--- START OF TASK INPUT ---

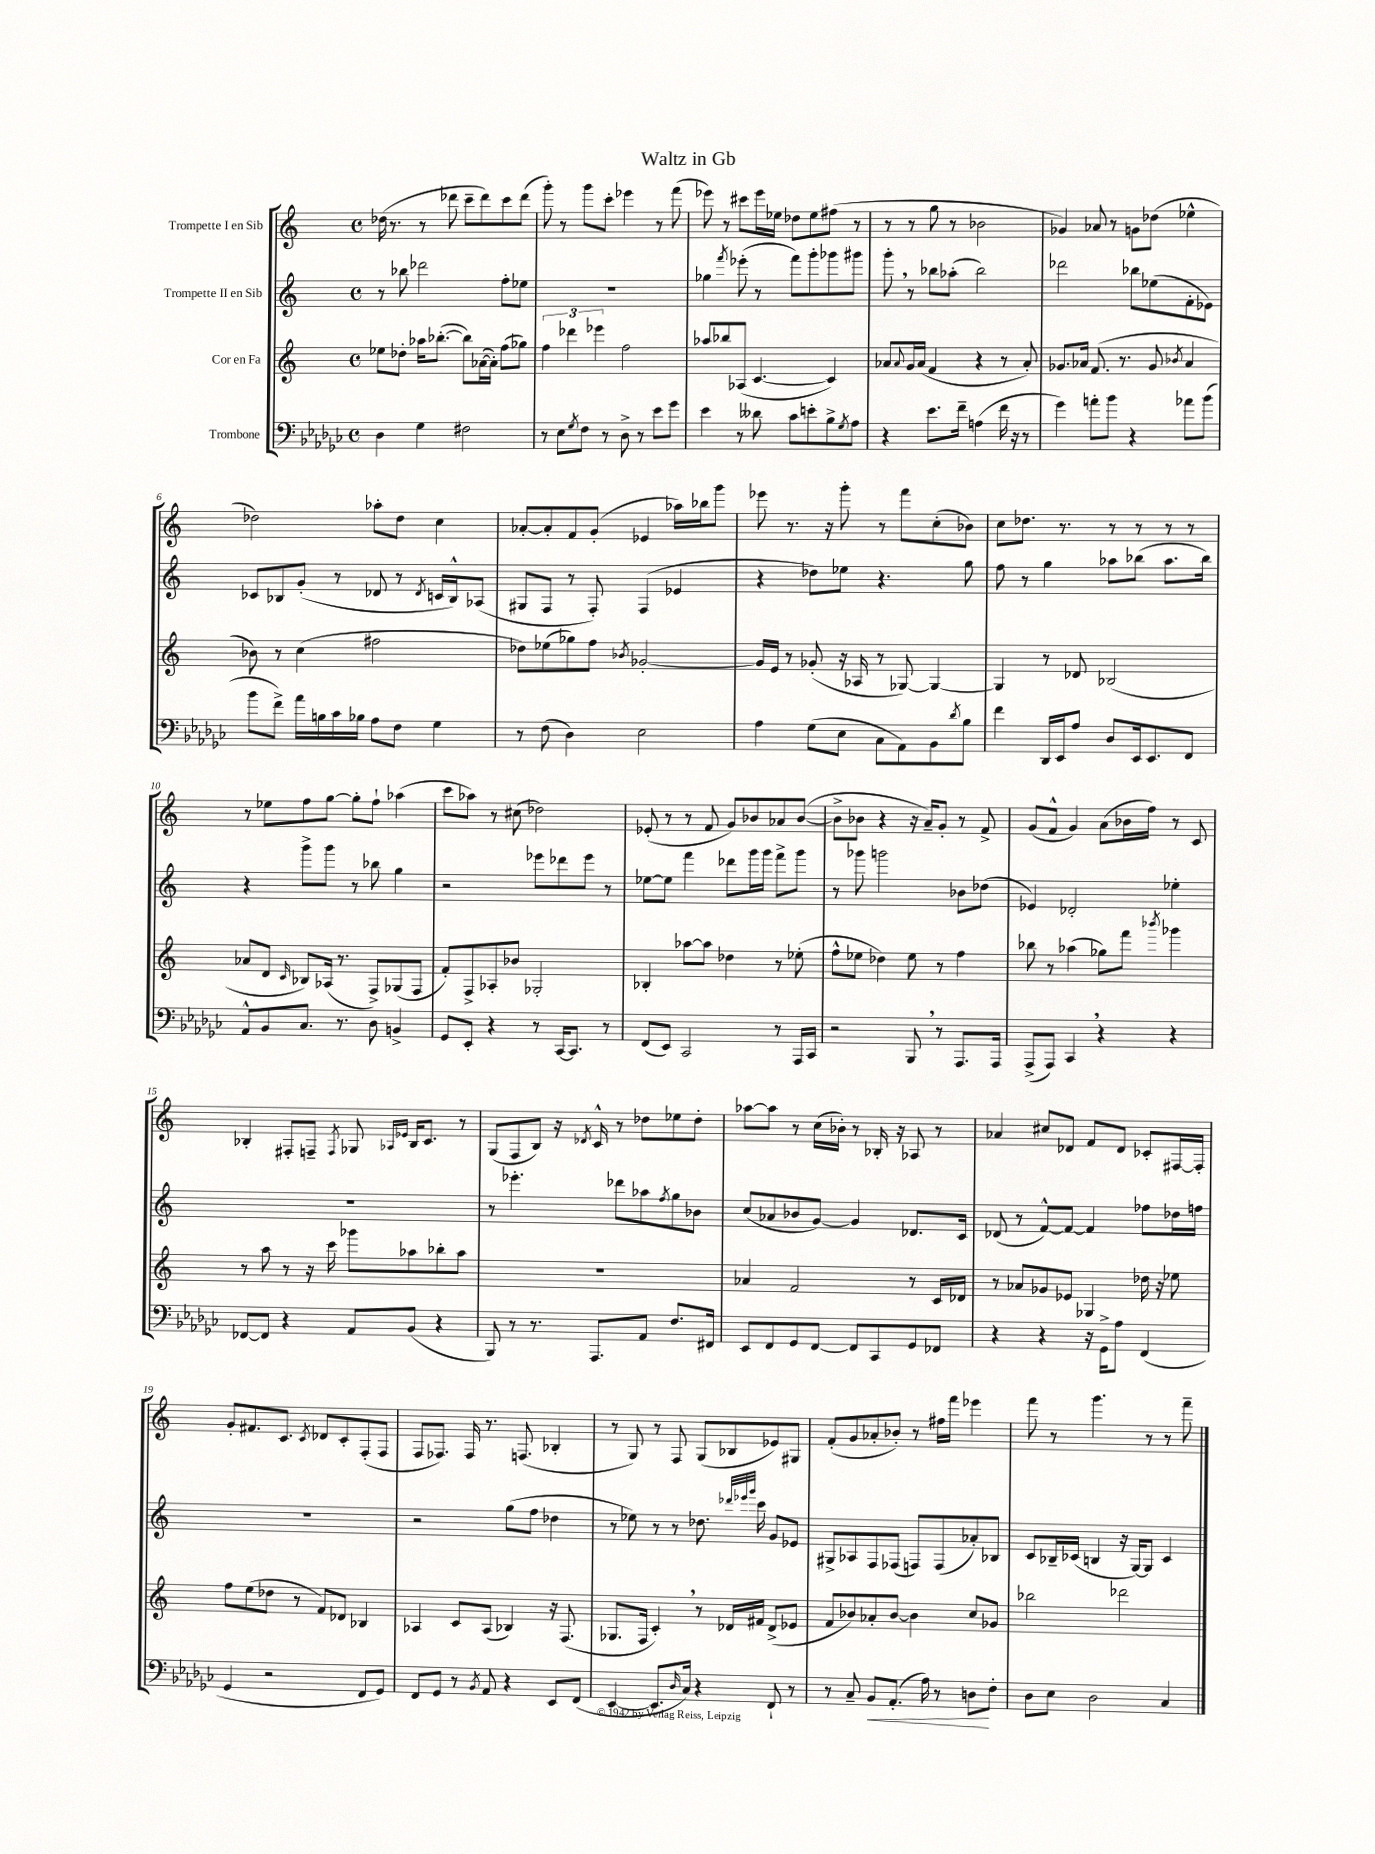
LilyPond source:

\header { title = "Waltz in Gb" }
<<
\new StaffGroup <<
\new Staff = "s0" \with { instrumentName = "Trompette I en Sib" } {
    \clef treble \key c \major \defaultTimeSignature \time 4/4
    des''16( r8. r8 des'''8 c'''8-- des'''8) c'''8 des'''8( |
    g'''8-.) r8 g'''8 c'''8-. ees'''4 r8 f'''8( |
    ees'''8) r8 cis'''8 ees'''16 ees''16 des''8 ees''8 fis''8( r8 |
    r8 r8 g''8 r8 bes'2 |
    ges'4) aes'8 r8 g'8 des''8( ees''4-^ |
    des''2) aes''8-. des''8 c''4 |
    aes'8~-. aes'8-. f'8 g'8-.( ees'4 aes''16) bes''16 g'''8 |
    ees'''8 r8. r16 g'''8-. r8 f'''8 c''8-.( bes'8) |
    c''8 des''8. r8. r8 r8 r8 r8 |
    r8 ees''8 f''8 g''8~ g''8-. f''8-! aes''4( |
    c'''8 aes''8) r8 cis''8( des''2) |
    ees'8-.( r8 r8 f'8 g'8) bes'8 aes'8 bes'8~( |
    bes'8-> bes'8 r4 r16 a'16--) g'8-. r8 f'8-> |
    g'8( f'8-^ g'4) a'8( bes'16 f''16) r8 c'8 |
    bes4-. fis8-. f8-- \acciaccatura { f8 } ges8 \grace { aes16 ees'16 } bes16 c'8. r8 |
    g8( f8 b8) r16 \acciaccatura { des'8 } c'16-^ r8 des''8 ees''8 des''8-. |
    aes''8~ aes''8 r8 c''16( bes'16-.) r8 bes16-. r16 aes8 r8 |
    aes'4 cis''8 des'8 f'8 des'8 ces'8-. fis16~ fis16-. |
    g'8-. fis'8. c'8. \acciaccatura { c'8 } des'8 c'8-. f8-.( f8 |
    f8 fes8.) fes16 r8. f8.( bes4-. |
    r8 g8) r8 f8 g8( bes8 ees'8) gis8 |
    f'8-.( g'8 aes'8-. bes'8-.) r8 fis''16 f'''16 ees'''4 |
    f'''8 r8 g'''4. r8 r8 f'''8-- \bar "|." |
}
\new Staff = "s1" \with { instrumentName = "Trompette II en Sib" } {
    \clef treble \key c \major \defaultTimeSignature \time 4/4
    r8 bes''8 des'''2 f''8-. ees''8 |
    R1 |
    ges''4 \acciaccatura { f'''8 } ees'''8-.( r8 f'''8) g'''8-. ges'''8 gis'''8 |
    g'''8-. \breathe r8 bes''8 aes''8-.( bes''2) |
    des'''2 bes''8 ees''8( f'8-. ees'8) |
    ces'8 bes8 g'8-.( r8 des'8 r8 \acciaccatura { des'8 } c'16 bes16-^) aes8( |
    gis8 f8 r8 f8-.) f4( ees'4 |
    r4 des''8) ees''8 r4. g''8 |
    f''8 r8 g''4 aes''8 bes''8( aes''8. bes''16) |
    r4 g'''8-> g'''8 r8 bes''8 g''4 |
    r2 ees'''8 des'''8 ees'''8 r8 |
    ees''8~ ees''8 f'''4 des'''8 g'''16 g'''16 f'''8-> g'''8 |
    r8 ges'''8 g'''2 bes'8 des''8( |
    ees'4) des'2-. ees''4-. |
    R1 |
    r8 ees'''4.-. des'''8 aes''8 \acciaccatura { f''8 } g''8 bes'8 |
    c''8( aes'8 bes'8 g'8~) g'4 des'8. c'16 |
    des'8( r8 f'8~-^) f'8~ f'4 fes''8 des''16 f''16 |
    R1 |
    r2 g''8( f''8 des''4 |
    r8 ees''8) r8 r8 des''8. \grace { des'''32 ees'''32 g'''32 } c'''16 g'8 ees'8 |
    gis8-> aes8 f8 fes8( f8) f8( aes'8-.) bes8 |
    c'8 bes16-- ces'16( b4 r16 g16~) g8 ces'4 \bar "|." |
}
\new Staff = "s2" \with { instrumentName = "Cor en Fa" } {
    \clef treble \key c \major \defaultTimeSignature \time 4/4
    ees''8 des''8-. aes''16 bes''8.~-.( bes''8) aes'16~( aes'16-.) f''8( ges''8) |
    \tuplet 3/2 { f''4 des'''4 ees'''4 } f''2 |
    aes''8 bes''8 aes8( c'4.~ c'4) |
    aes'8 \appoggiatura { aes'8 } g'16 aes'16( f'4 r4 r8 aes'8-.) |
    ges'8. aes'16 f'8.( r8. ges'8 \acciaccatura { bes'8 } aes'4 |
    bes'8) r8 c''4( fis''2 |
    des''8) ees''8( ges''8) f''8 \acciaccatura { bes'8 } ges'2~-. |
    ges'16 e'16 r8 ges'8-.( r16 aes16 r8 ges8~) ges4~ |
    ges4 r8 des'8 bes2( |
    aes'8 d'8 \grace { c'16 } bes8) aes16( r8. f8->) ges8( f8 |
    f'8-.) f8-> aes8-. bes'8 ges2-. |
    bes4-. aes''8~ aes''8 des''4 r8 ees''8-.( |
    f''8-^ ees''8 des''4) ees''8 r8 f''4 |
    bes''8 r8 aes''4( ges''8) f'''8 \acciaccatura { bes'''8 } ges'''4 |
    r8 a''8 r8 r16 c'''16 ges'''8 aes''8 bes''8-. aes''8 |
    R1 |
    aes'4 f'2 r8 c'16 des'16 |
    r8 aes'8 ges'8 ees'8 ges4 des''16 r16 ees''8 |
    f''8 e''8( des''8 r8 f'8) des'8 bes4 |
    aes4 c'8 aes8( bes4) r16 f8.( |
    ges8. f16 c'4-.) \breathe r8 des'16 fis'16 des'8->( ees'8 |
    f'8 bes'8) aes'8-. bes'8~ bes'4 c''8 ges'8 |
    bes''2 des'''2 \bar "|." |
}
\new Staff = "s3" \with { instrumentName = "Trombone" } {
    \clef bass \key ges \major \defaultTimeSignature \time 4/4
    des4 ges4 fis2 |
    r8 ees8 \acciaccatura { ges8 } f8 r8 des8-> r8 ees'8 ges'8 |
    ees'4 r8 deses'8 ces'8 e'8-. bes8-> \acciaccatura { ges8 } aes8 |
    r4 ees'8. f'16-- a4( f'16 r16 r8 |
    ges'4) a'8-. bes'8 r4 aes'8 bes'8( |
    bes'8 f'8->) aes'16 b16 ces'16 bes16 aes8 f8 ges4 |
    r8 f8( des4) ees2 |
    aes4 ges8( ees8 ces8 aes,8) bes,8 \acciaccatura { des'8 } bes8 |
    f'4 des,16 ees,16 aes8 des8 ees,16 ees,8. f,8 |
    aes,8-^ bes,8 ces8. r8. des8 b,4-> |
    ges,8 ees,8-. r4 r8 ces,16~ ces,8. r8 |
    f,8( ees,8) ces,2 r8 aes,,16 ces,16 |
    r2 bes,,8 \breathe r8 aes,,8. aes,,16 |
    aes,,8->( aes,,8) ces,4 \breathe r4 r4 |
    fes,8~ fes,8 r4 aes,8 bes,8( r4 |
    bes,,8) r8 r8. aes,,8. aes,8 f8. fis,16 |
    ees,8 f,8 ges,8 f,8~ f,8 ces,8 ges,8 fes,8 |
    r4 r4 r16 ges,16-> aes8 f,4( |
    ges,4 r2 f,8 ges,8) |
    f,8 ges,8 r8 \acciaccatura { bes,8 } aes,8 r4 ees,8 f,8( |
    ees,4~ ees,8. \grace { des16 } ces16) r4 f,8-! r8 |
    r8 ces8-- bes,8\< aes,8.-.( aes16) r8 d8\! f8-. |
    des8 ees8 des2 ces4 \bar "|." |
}
>>
>>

--- END OF TASK INPUT ---

**PROBLEM STATEMENT:** Pick out each line in the rows above that contains the string "with". Case counts.

**EXPECTED ANSWER:**
\new Staff = "s0" \with { instrumentName = "Trompette I en Sib" } {
\new Staff = "s1" \with { instrumentName = "Trompette II en Sib" } {
\new Staff = "s2" \with { instrumentName = "Cor en Fa" } {
\new Staff = "s3" \with { instrumentName = "Trombone" } {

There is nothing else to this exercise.